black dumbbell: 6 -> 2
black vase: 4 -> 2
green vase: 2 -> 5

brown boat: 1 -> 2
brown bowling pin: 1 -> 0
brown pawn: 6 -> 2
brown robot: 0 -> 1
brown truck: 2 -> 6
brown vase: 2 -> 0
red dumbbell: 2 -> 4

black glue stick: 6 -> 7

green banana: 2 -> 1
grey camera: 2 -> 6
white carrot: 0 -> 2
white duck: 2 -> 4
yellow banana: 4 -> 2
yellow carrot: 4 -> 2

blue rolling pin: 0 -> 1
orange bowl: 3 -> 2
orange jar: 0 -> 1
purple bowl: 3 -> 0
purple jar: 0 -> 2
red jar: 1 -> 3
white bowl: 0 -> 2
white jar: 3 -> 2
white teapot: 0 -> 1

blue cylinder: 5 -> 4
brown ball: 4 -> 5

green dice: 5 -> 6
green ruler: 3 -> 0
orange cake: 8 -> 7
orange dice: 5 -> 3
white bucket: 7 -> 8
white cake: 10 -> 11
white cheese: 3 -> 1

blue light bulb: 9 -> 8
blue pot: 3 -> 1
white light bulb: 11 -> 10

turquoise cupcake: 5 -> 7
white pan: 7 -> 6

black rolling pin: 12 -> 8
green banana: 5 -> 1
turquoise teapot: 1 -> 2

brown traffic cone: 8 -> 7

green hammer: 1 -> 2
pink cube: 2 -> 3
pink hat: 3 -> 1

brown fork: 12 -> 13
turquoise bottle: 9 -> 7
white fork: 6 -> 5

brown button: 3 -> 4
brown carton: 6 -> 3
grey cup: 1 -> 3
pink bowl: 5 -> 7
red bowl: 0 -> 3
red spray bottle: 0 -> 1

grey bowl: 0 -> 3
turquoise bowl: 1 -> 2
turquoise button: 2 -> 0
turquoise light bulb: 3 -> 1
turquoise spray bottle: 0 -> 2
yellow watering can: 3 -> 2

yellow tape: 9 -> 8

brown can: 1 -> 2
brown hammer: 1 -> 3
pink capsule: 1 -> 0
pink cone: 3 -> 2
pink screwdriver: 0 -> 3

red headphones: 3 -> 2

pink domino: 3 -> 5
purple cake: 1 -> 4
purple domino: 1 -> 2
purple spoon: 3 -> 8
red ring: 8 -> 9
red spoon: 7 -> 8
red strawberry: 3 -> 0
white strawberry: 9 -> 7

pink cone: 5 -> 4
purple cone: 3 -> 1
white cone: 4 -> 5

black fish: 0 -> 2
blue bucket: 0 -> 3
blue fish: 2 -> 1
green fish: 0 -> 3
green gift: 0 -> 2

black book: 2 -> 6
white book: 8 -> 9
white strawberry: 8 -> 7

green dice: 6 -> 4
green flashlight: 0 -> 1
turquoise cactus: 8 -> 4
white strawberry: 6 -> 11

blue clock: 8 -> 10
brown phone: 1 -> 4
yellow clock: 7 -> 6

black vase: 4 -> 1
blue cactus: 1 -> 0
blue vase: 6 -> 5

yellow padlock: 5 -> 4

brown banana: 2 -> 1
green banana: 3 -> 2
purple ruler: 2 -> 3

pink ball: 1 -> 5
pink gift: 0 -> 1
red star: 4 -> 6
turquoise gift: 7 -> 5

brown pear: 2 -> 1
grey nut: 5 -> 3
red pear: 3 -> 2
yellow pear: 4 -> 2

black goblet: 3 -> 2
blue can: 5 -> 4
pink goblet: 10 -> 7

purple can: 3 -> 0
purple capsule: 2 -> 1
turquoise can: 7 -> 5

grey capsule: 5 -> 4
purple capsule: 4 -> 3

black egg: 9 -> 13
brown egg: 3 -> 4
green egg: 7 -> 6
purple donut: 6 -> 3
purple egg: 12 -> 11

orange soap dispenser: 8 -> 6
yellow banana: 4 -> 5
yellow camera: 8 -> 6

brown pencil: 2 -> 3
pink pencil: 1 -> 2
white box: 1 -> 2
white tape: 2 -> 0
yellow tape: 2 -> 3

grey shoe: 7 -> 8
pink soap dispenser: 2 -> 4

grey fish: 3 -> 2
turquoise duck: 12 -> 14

◇ ◇ ◇ ◇ ◇ ◇ ◇

Please return every line from the first one in the records above down to the line containing "yellow tape: 9 -> 8", including both, exactly as written and nothing more.

[Exercise output]
black dumbbell: 6 -> 2
black vase: 4 -> 2
green vase: 2 -> 5

brown boat: 1 -> 2
brown bowling pin: 1 -> 0
brown pawn: 6 -> 2
brown robot: 0 -> 1
brown truck: 2 -> 6
brown vase: 2 -> 0
red dumbbell: 2 -> 4

black glue stick: 6 -> 7

green banana: 2 -> 1
grey camera: 2 -> 6
white carrot: 0 -> 2
white duck: 2 -> 4
yellow banana: 4 -> 2
yellow carrot: 4 -> 2

blue rolling pin: 0 -> 1
orange bowl: 3 -> 2
orange jar: 0 -> 1
purple bowl: 3 -> 0
purple jar: 0 -> 2
red jar: 1 -> 3
white bowl: 0 -> 2
white jar: 3 -> 2
white teapot: 0 -> 1

blue cylinder: 5 -> 4
brown ball: 4 -> 5

green dice: 5 -> 6
green ruler: 3 -> 0
orange cake: 8 -> 7
orange dice: 5 -> 3
white bucket: 7 -> 8
white cake: 10 -> 11
white cheese: 3 -> 1

blue light bulb: 9 -> 8
blue pot: 3 -> 1
white light bulb: 11 -> 10

turquoise cupcake: 5 -> 7
white pan: 7 -> 6

black rolling pin: 12 -> 8
green banana: 5 -> 1
turquoise teapot: 1 -> 2

brown traffic cone: 8 -> 7

green hammer: 1 -> 2
pink cube: 2 -> 3
pink hat: 3 -> 1

brown fork: 12 -> 13
turquoise bottle: 9 -> 7
white fork: 6 -> 5

brown button: 3 -> 4
brown carton: 6 -> 3
grey cup: 1 -> 3
pink bowl: 5 -> 7
red bowl: 0 -> 3
red spray bottle: 0 -> 1

grey bowl: 0 -> 3
turquoise bowl: 1 -> 2
turquoise button: 2 -> 0
turquoise light bulb: 3 -> 1
turquoise spray bottle: 0 -> 2
yellow watering can: 3 -> 2

yellow tape: 9 -> 8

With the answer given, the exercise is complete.